Data items:
====================

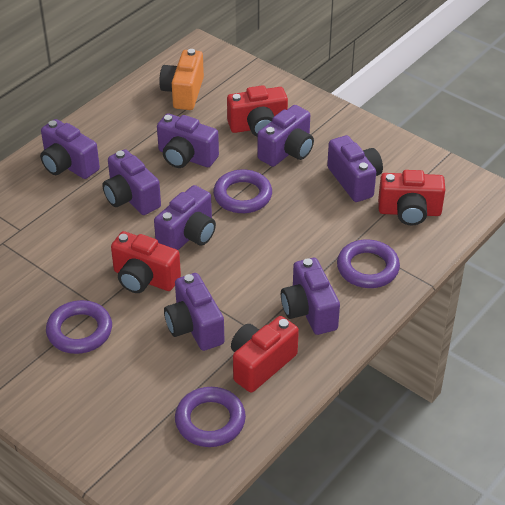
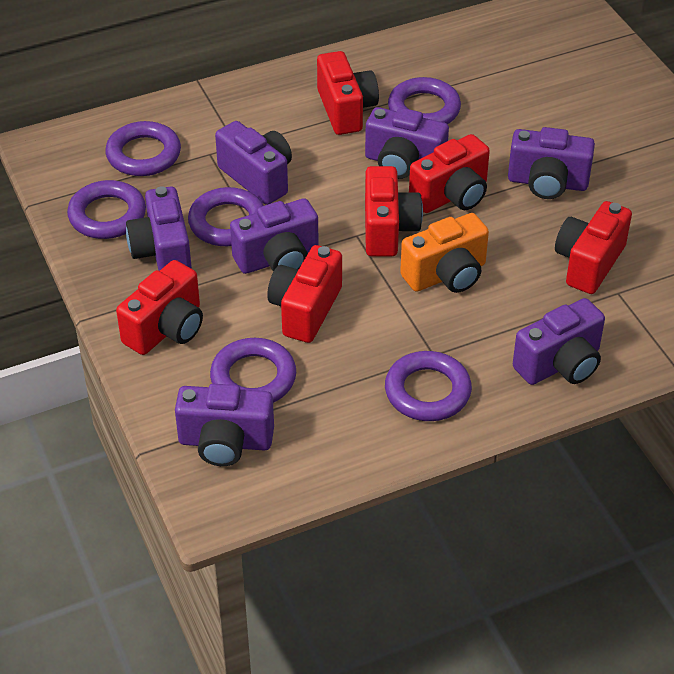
purple camera: 8 -> 7
purple ring: 4 -> 6
red camera: 4 -> 6

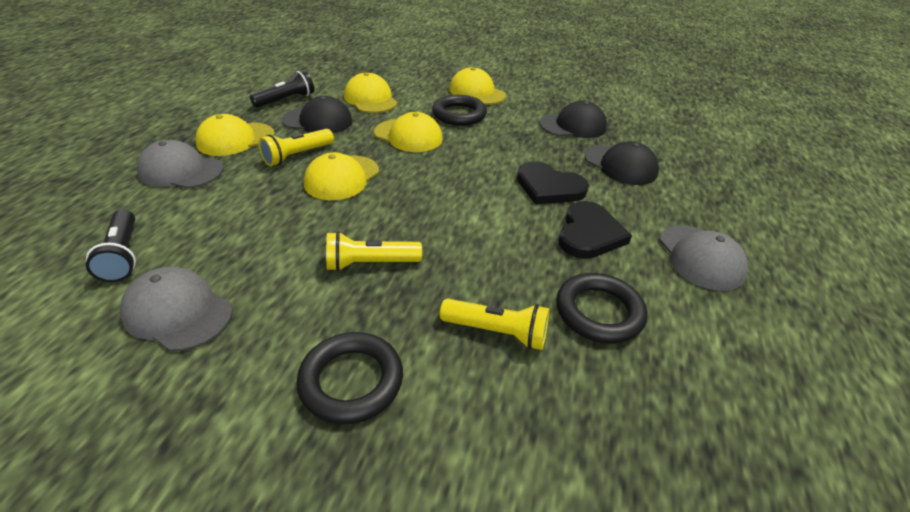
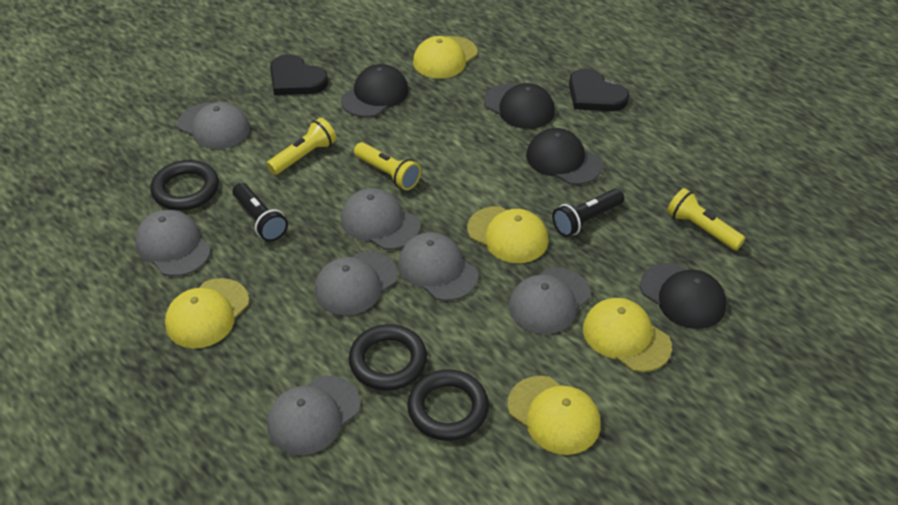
black cap: 3 -> 4
grey cap: 3 -> 7

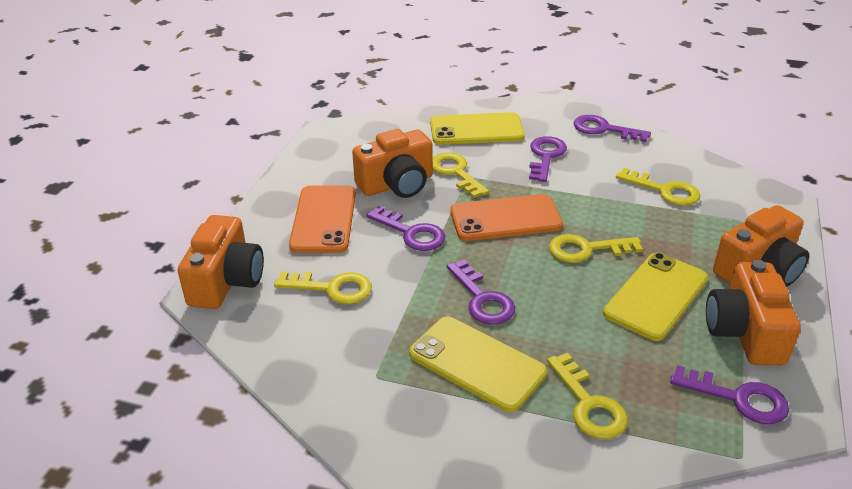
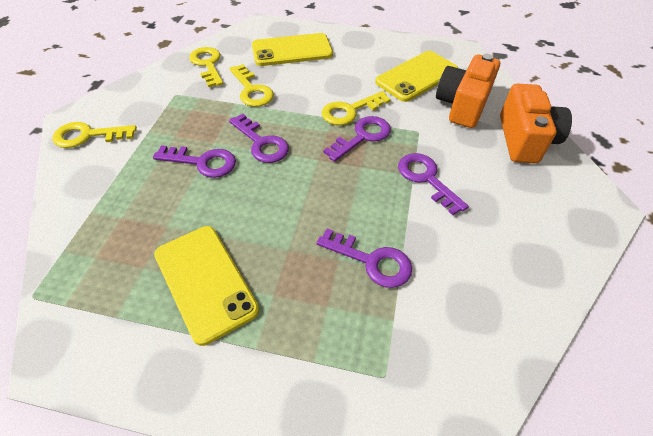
orange camera: 4 -> 2
orange phone: 2 -> 0
yellow key: 5 -> 4

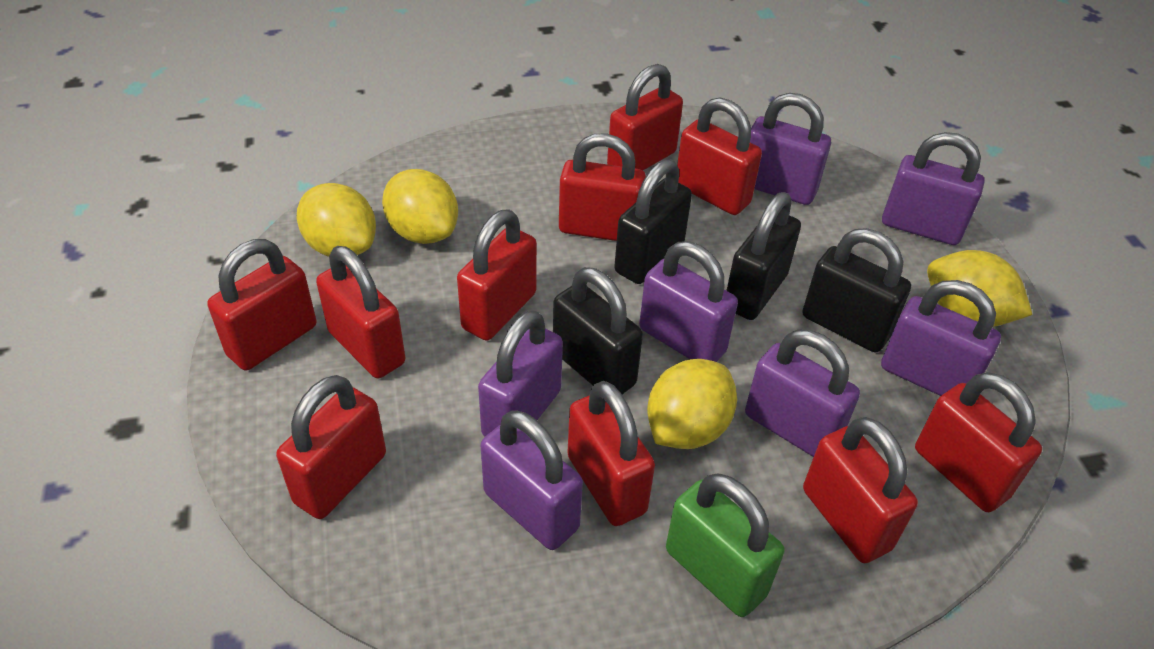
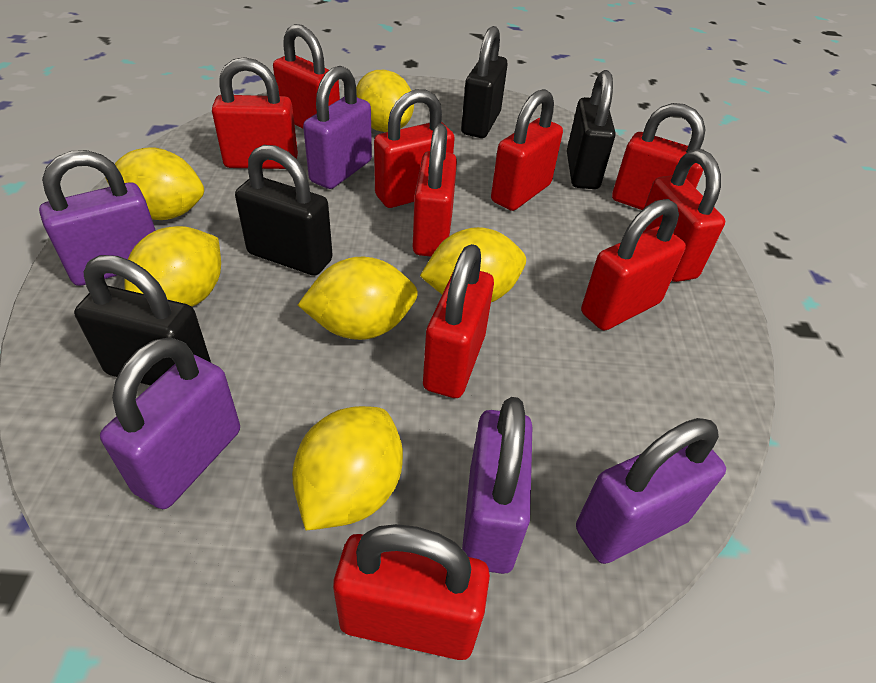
green padlock: 1 -> 0
purple padlock: 7 -> 5
yellow lemon: 4 -> 6

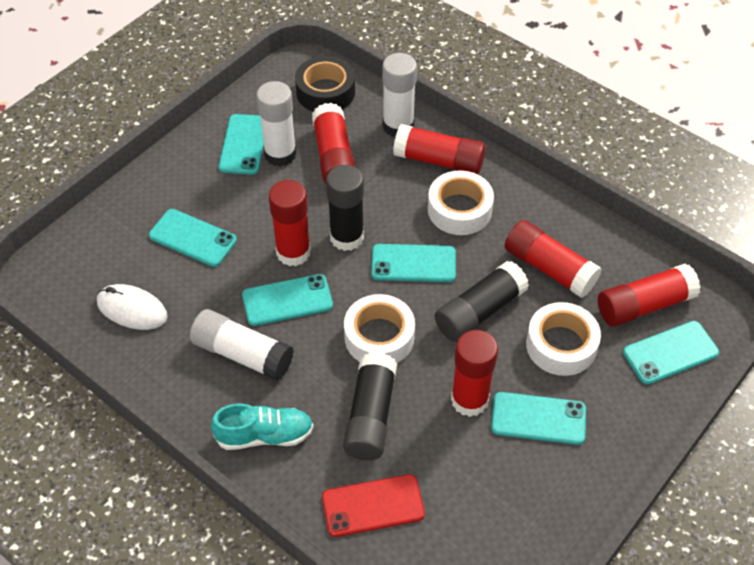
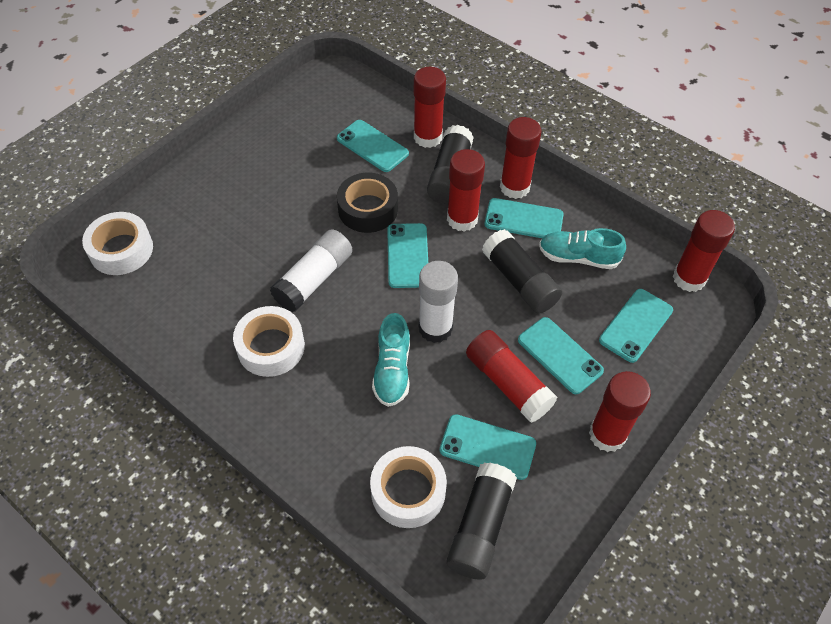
red phone: 1 -> 0
turquoise shoe: 1 -> 2
white glue stick: 3 -> 2
white mouse: 1 -> 0

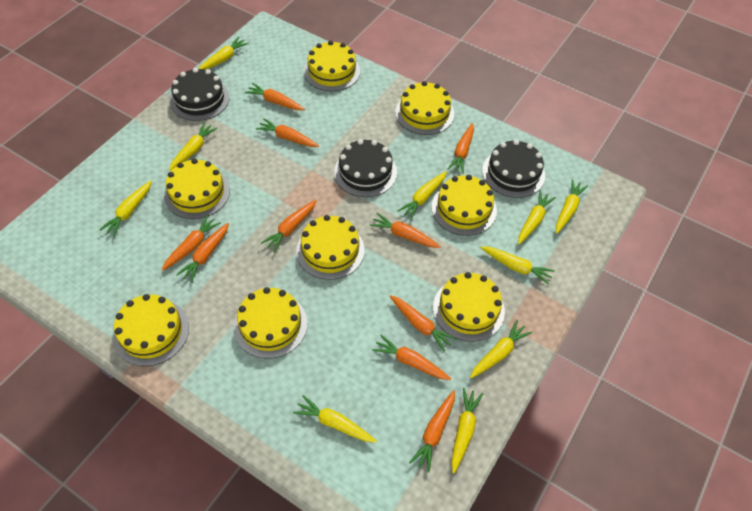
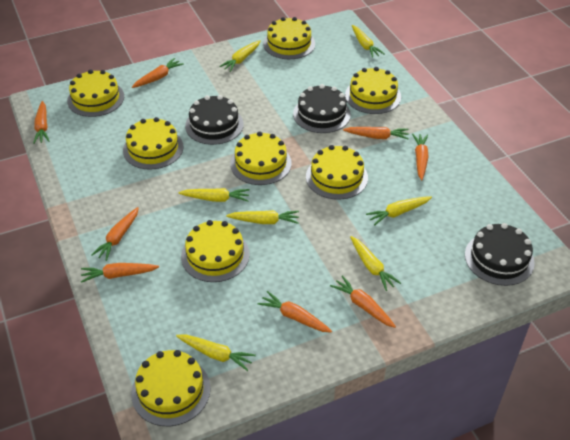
orange carrot: 10 -> 8
yellow carrot: 10 -> 7

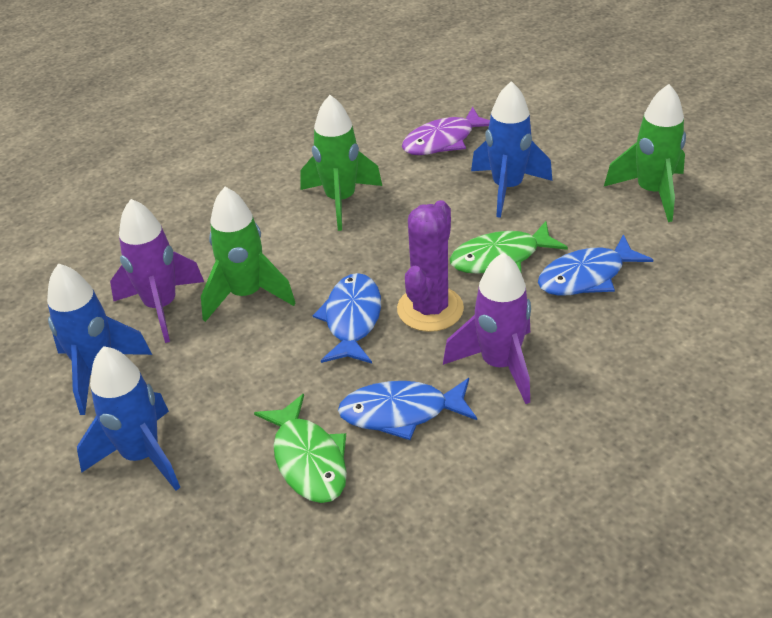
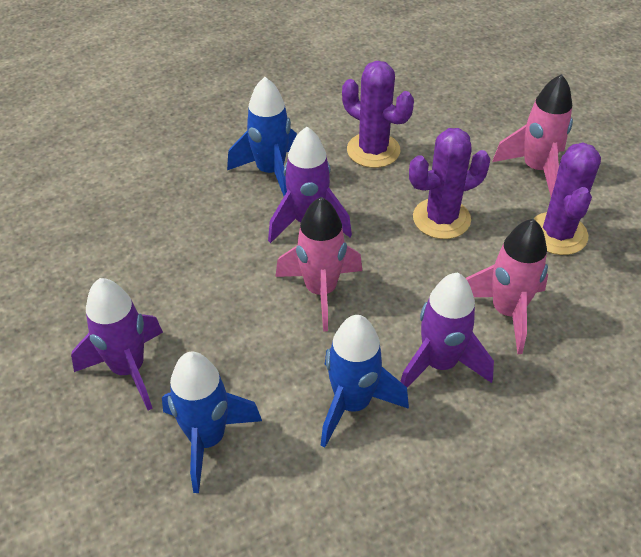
blue fish: 3 -> 0
green fish: 2 -> 0
green rocket: 3 -> 0
pink rocket: 0 -> 3
purple cactus: 1 -> 3
purple fish: 1 -> 0
purple rocket: 2 -> 3

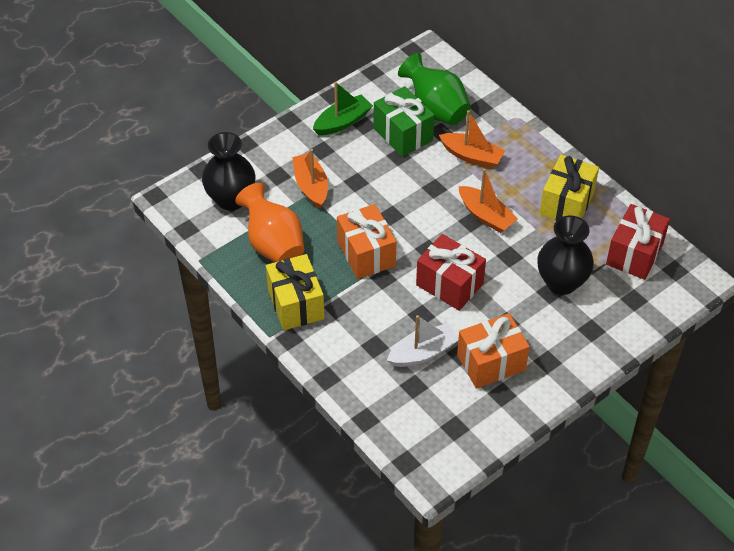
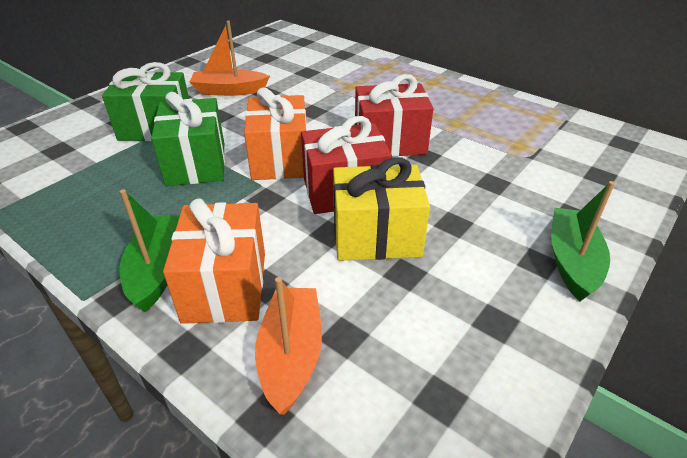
black vase: 2 -> 0
green boat: 1 -> 2
green gift: 1 -> 2
green vase: 1 -> 0
orange boat: 3 -> 2
orange vase: 1 -> 0
white boat: 1 -> 0
yellow gift: 2 -> 1

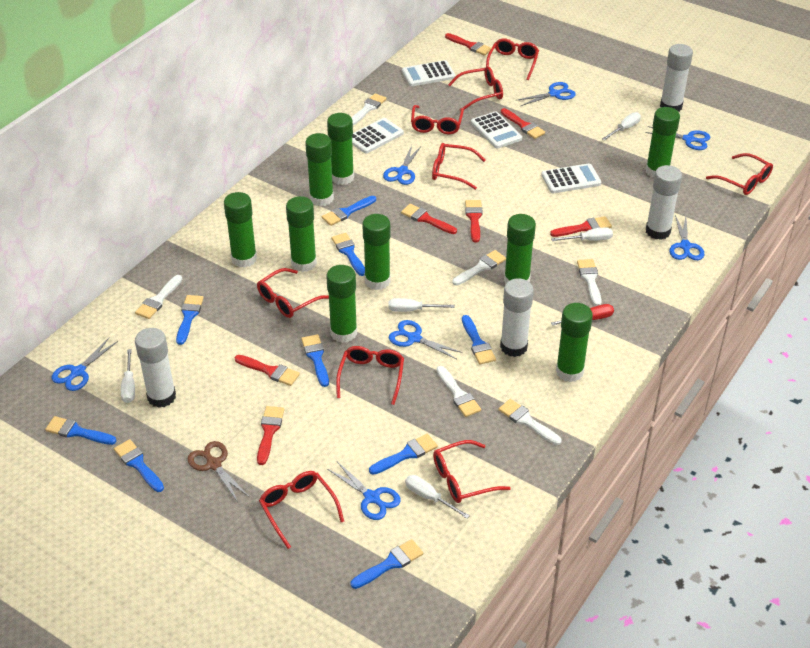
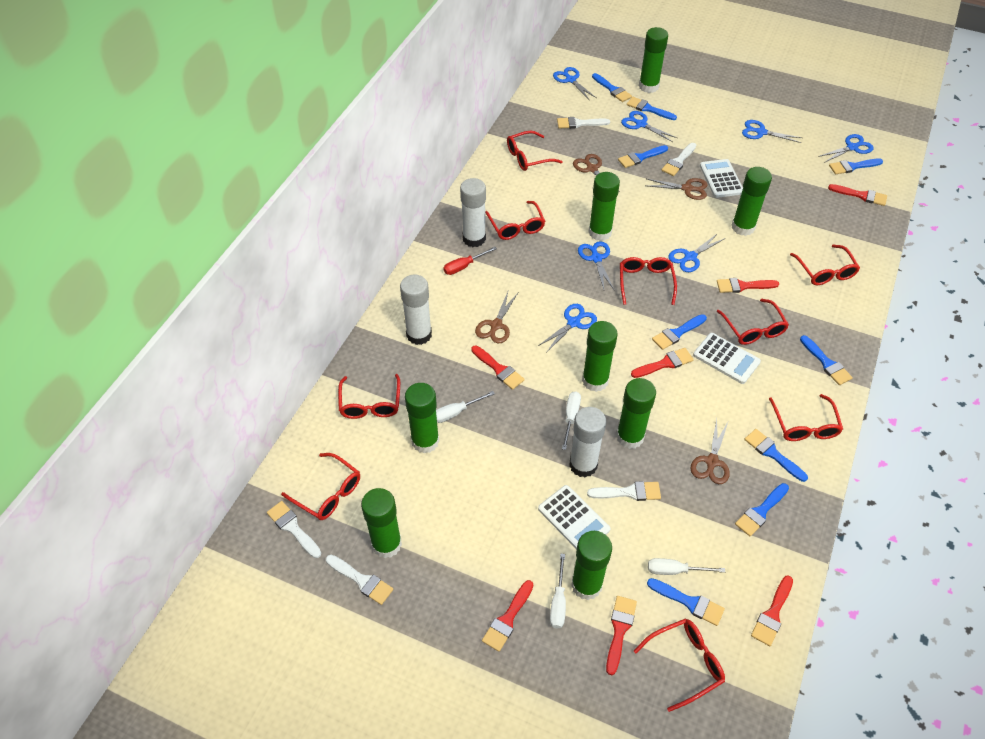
brown scissors: 1 -> 4
green glue stick: 9 -> 8
white brush: 6 -> 5
white calculator: 4 -> 3
white glue stick: 4 -> 3
white screwdriver: 5 -> 4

====================

## What is needed
Go through the records line by line, and copy each line that holds the string "rocket".

## Response box
green rocket: 3 -> 0
pink rocket: 0 -> 3
purple rocket: 2 -> 3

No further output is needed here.